[Colored object counting data]
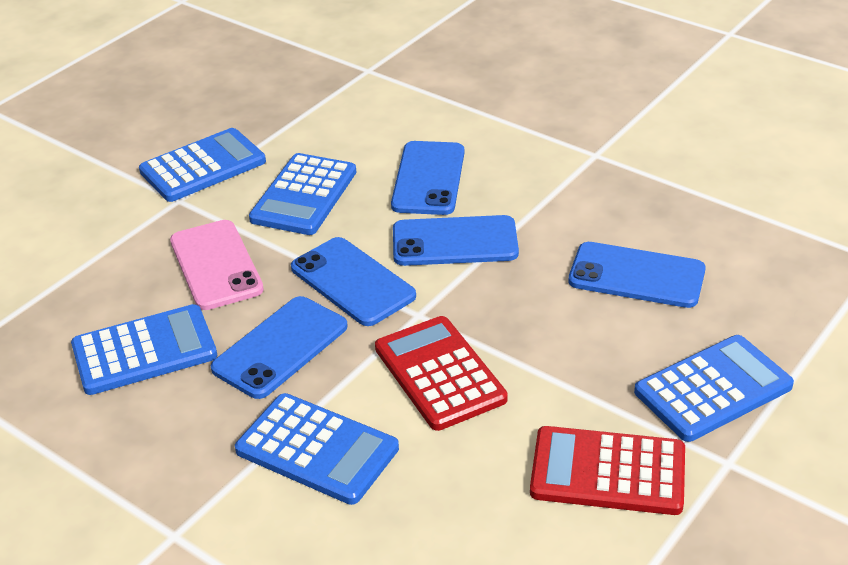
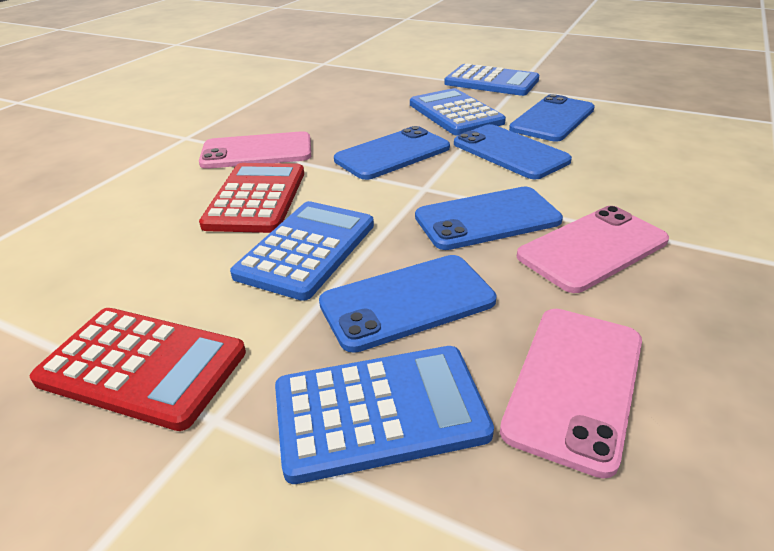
blue calculator: [71,304,217,395] [139,128,266,202] [235,393,399,505] [249,153,356,235] [634,335,794,442] = 5 -> [230,201,374,301] [275,346,494,484] [410,88,506,136] [444,63,539,96] = 4
pink phone: [170,220,264,310] = 1 -> [199,131,311,169] [500,309,642,479] [517,206,669,293] = 3

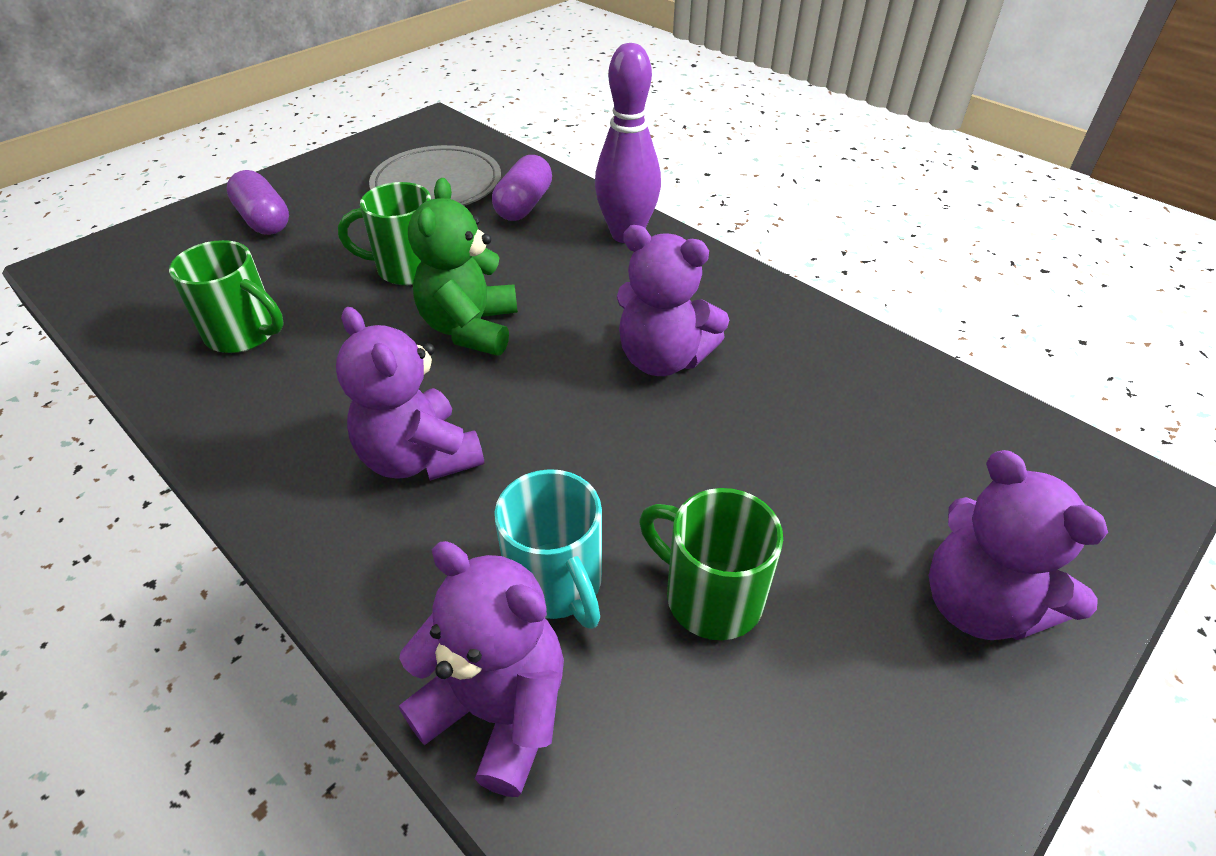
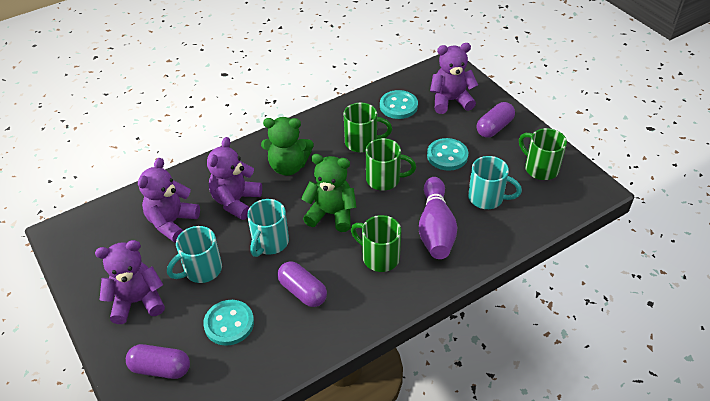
green mug: [169,240,284,353] [338,182,431,285] [639,488,783,640] = 3 -> [344,102,392,152] [351,215,401,272] [366,138,416,190] [519,128,567,180] = 4
green teddy bear: [408,178,518,355] = 1 -> [261,117,313,176] [301,154,357,232] = 2
grey plate: [369,145,501,206] = 1 -> none = 0
purple capsule: [226,170,289,235] [492,155,552,221] = 2 -> [126,344,190,379] [277,261,327,307] [477,102,515,138] = 3
turquoise button: none = 0 -> [203,300,254,346] [380,90,418,119] [427,138,468,171] = 3
turquoise mug: [494,469,602,629] = 1 -> [167,226,222,283] [247,199,289,257] [468,156,522,209] = 3

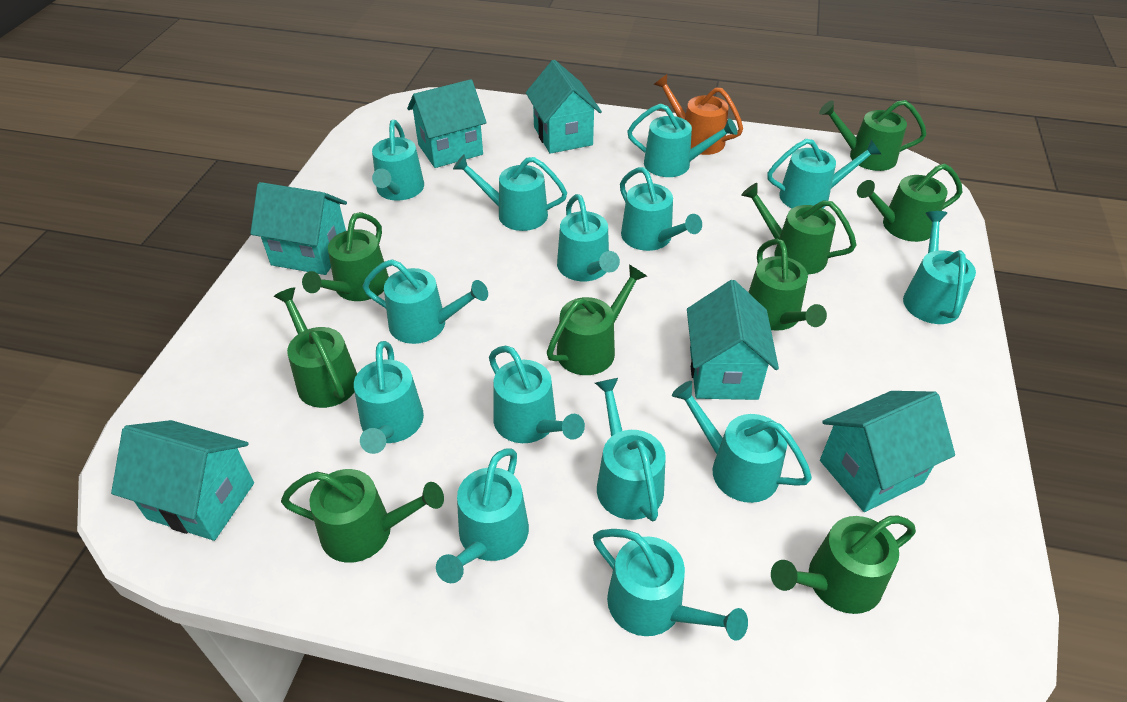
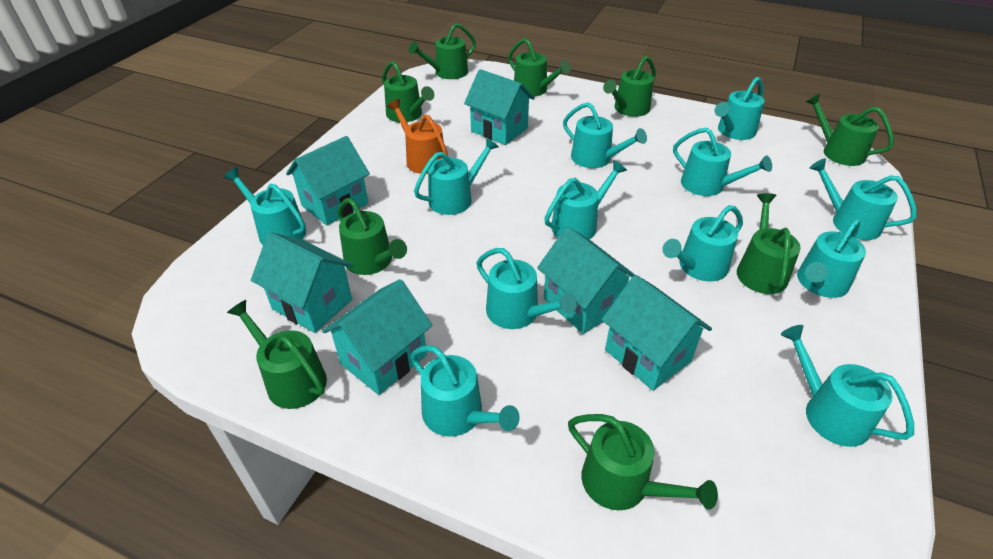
turquoise watering can: [354,341,424,454] [362,259,488,344] [372,120,424,201] [436,448,529,583] [453,154,567,231] [489,346,585,443] [557,194,620,281] [593,529,748,641] [595,378,666,521] [620,167,702,251] [627,103,737,177] [672,381,812,503] [767,139,881,208] [903,211,976,324] = 14 -> [224,167,306,245] [411,345,520,437] [414,137,499,215] [477,248,577,329] [544,160,627,239] [563,102,647,168] [663,205,743,282] [673,127,772,196] [714,77,765,140] [781,325,914,447] [797,219,866,298] [809,159,917,240] = 12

• Directive: The answer is the records above, repeated exactly, with no picture in it.

• Result for this exercise:
blue calculator: [71,304,217,395] [139,128,266,202] [235,393,399,505] [249,153,356,235] [634,335,794,442] = 5 -> [230,201,374,301] [275,346,494,484] [410,88,506,136] [444,63,539,96] = 4
pink phone: [170,220,264,310] = 1 -> [199,131,311,169] [500,309,642,479] [517,206,669,293] = 3

green mug: [169,240,284,353] [338,182,431,285] [639,488,783,640] = 3 -> [344,102,392,152] [351,215,401,272] [366,138,416,190] [519,128,567,180] = 4
green teddy bear: [408,178,518,355] = 1 -> [261,117,313,176] [301,154,357,232] = 2
grey plate: [369,145,501,206] = 1 -> none = 0
purple capsule: [226,170,289,235] [492,155,552,221] = 2 -> [126,344,190,379] [277,261,327,307] [477,102,515,138] = 3
turquoise button: none = 0 -> [203,300,254,346] [380,90,418,119] [427,138,468,171] = 3
turquoise mug: [494,469,602,629] = 1 -> [167,226,222,283] [247,199,289,257] [468,156,522,209] = 3

turquoise watering can: [354,341,424,454] [362,259,488,344] [372,120,424,201] [436,448,529,583] [453,154,567,231] [489,346,585,443] [557,194,620,281] [593,529,748,641] [595,378,666,521] [620,167,702,251] [627,103,737,177] [672,381,812,503] [767,139,881,208] [903,211,976,324] = 14 -> [224,167,306,245] [411,345,520,437] [414,137,499,215] [477,248,577,329] [544,160,627,239] [563,102,647,168] [663,205,743,282] [673,127,772,196] [714,77,765,140] [781,325,914,447] [797,219,866,298] [809,159,917,240] = 12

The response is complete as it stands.